### Task to complete
Starting at the line that holds "R1: 39k (N2, U1/GP2) -> none", restate every line word for word up to and including the last one in the listing below, and omit all pictures.

★ ★ ★

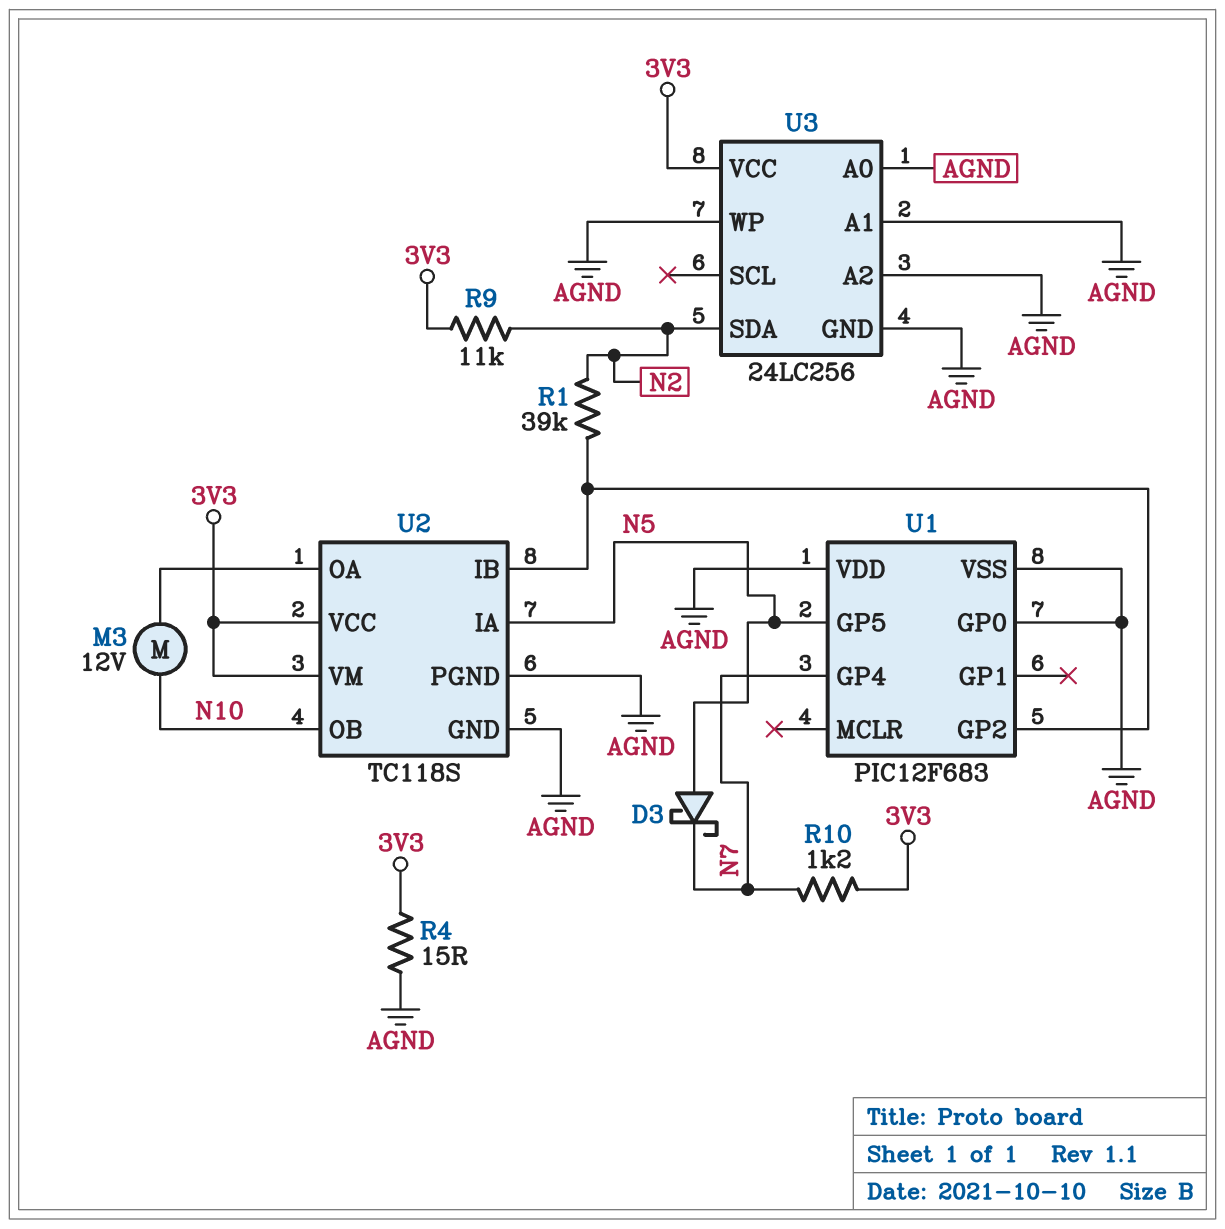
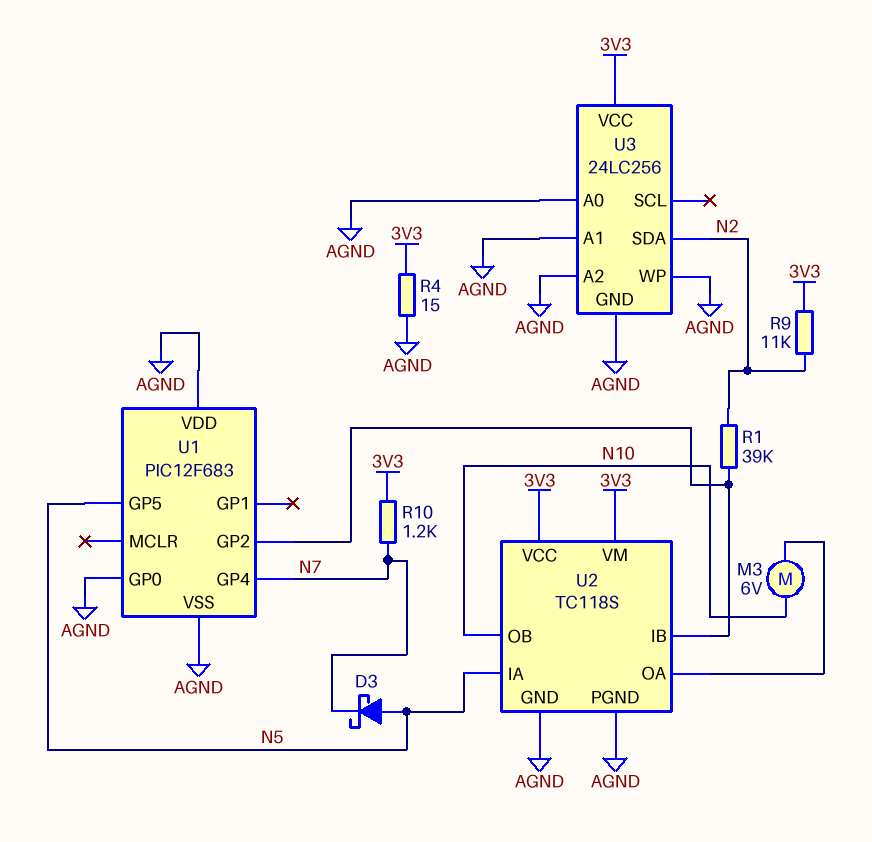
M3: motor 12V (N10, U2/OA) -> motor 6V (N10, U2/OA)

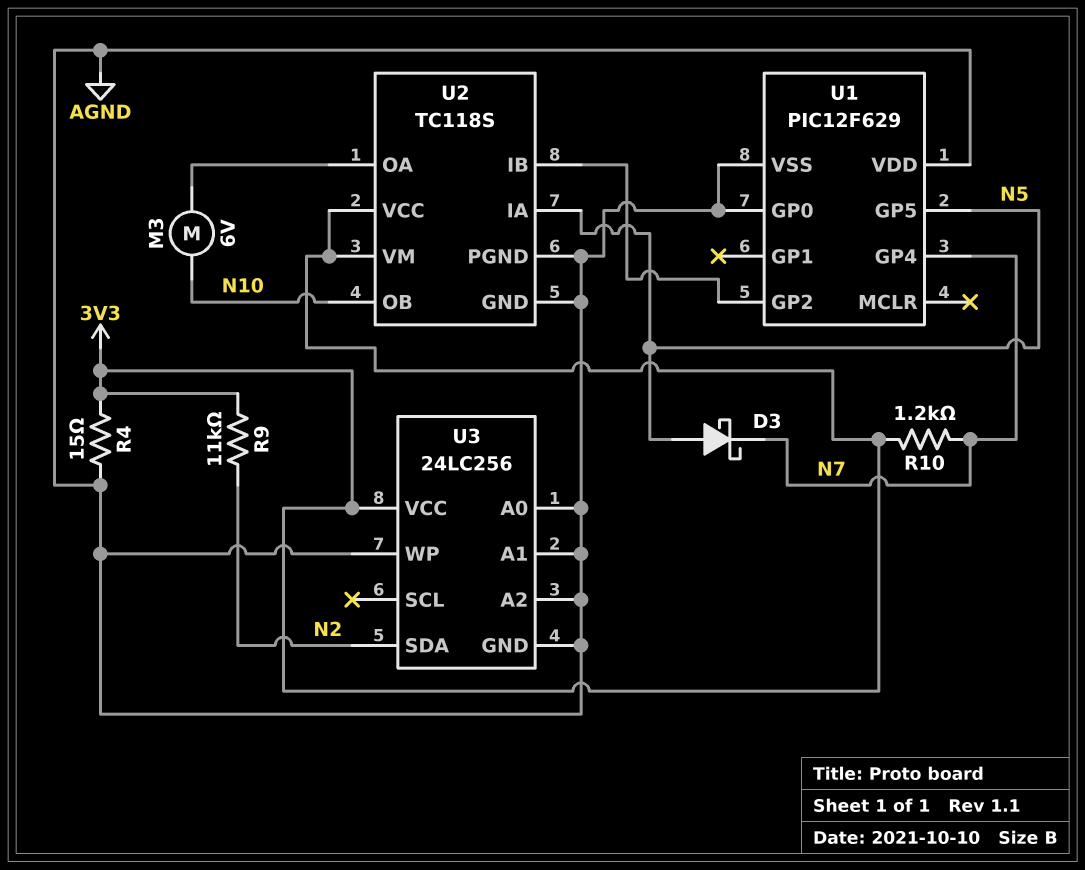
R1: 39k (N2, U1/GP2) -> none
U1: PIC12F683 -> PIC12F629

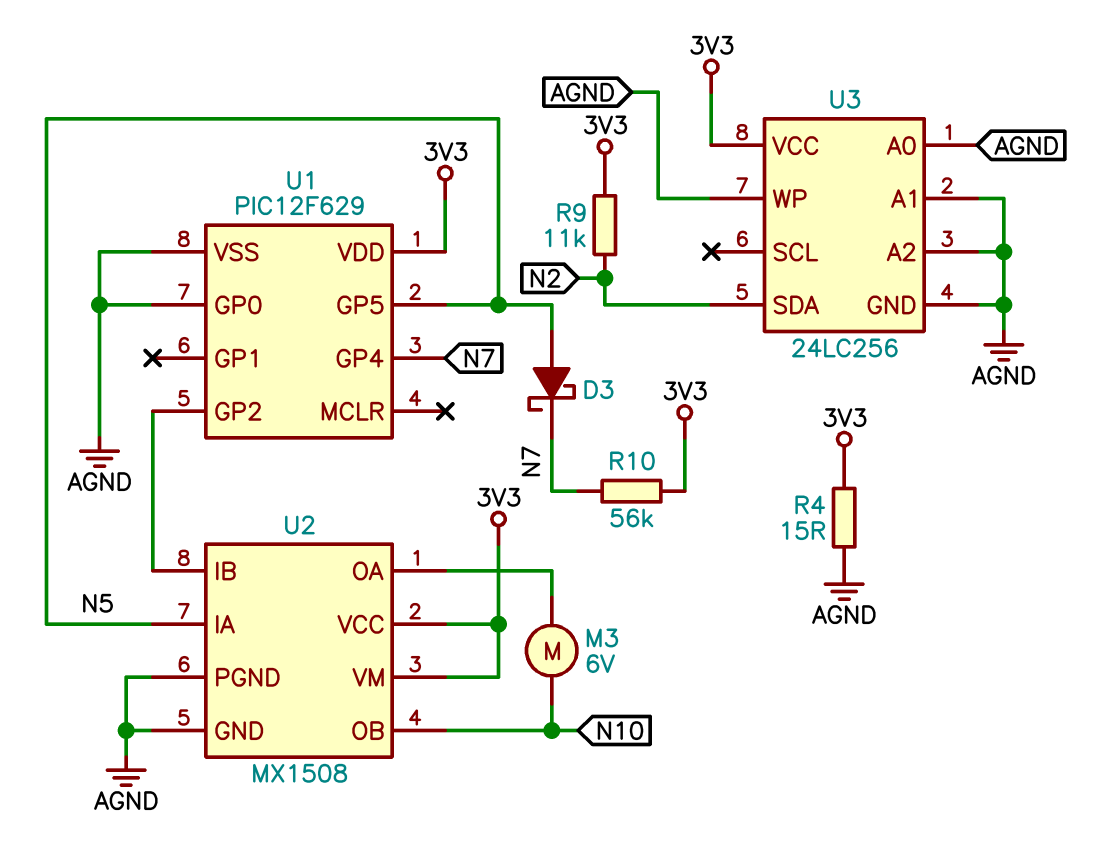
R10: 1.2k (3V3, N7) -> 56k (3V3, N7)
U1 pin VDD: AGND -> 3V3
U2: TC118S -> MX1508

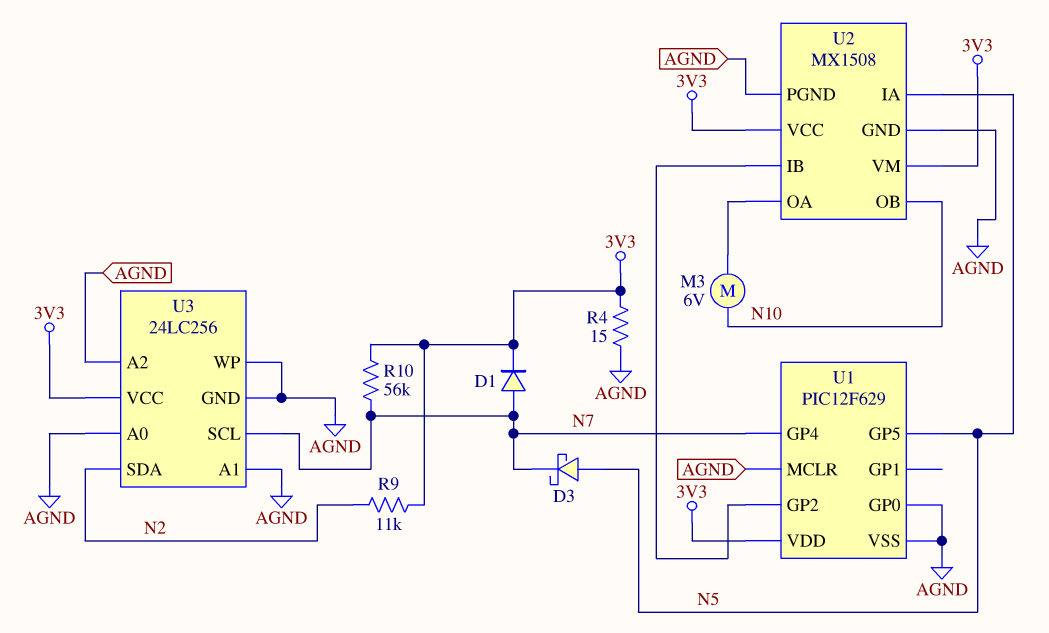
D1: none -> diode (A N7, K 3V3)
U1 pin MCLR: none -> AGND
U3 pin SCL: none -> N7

★ ★ ★

### Answer space
R1: 39k (N2, U1/GP2) -> none
U1: PIC12F683 -> PIC12F629

R10: 1.2k (3V3, N7) -> 56k (3V3, N7)
U1 pin VDD: AGND -> 3V3
U2: TC118S -> MX1508

D1: none -> diode (A N7, K 3V3)
U1 pin MCLR: none -> AGND
U3 pin SCL: none -> N7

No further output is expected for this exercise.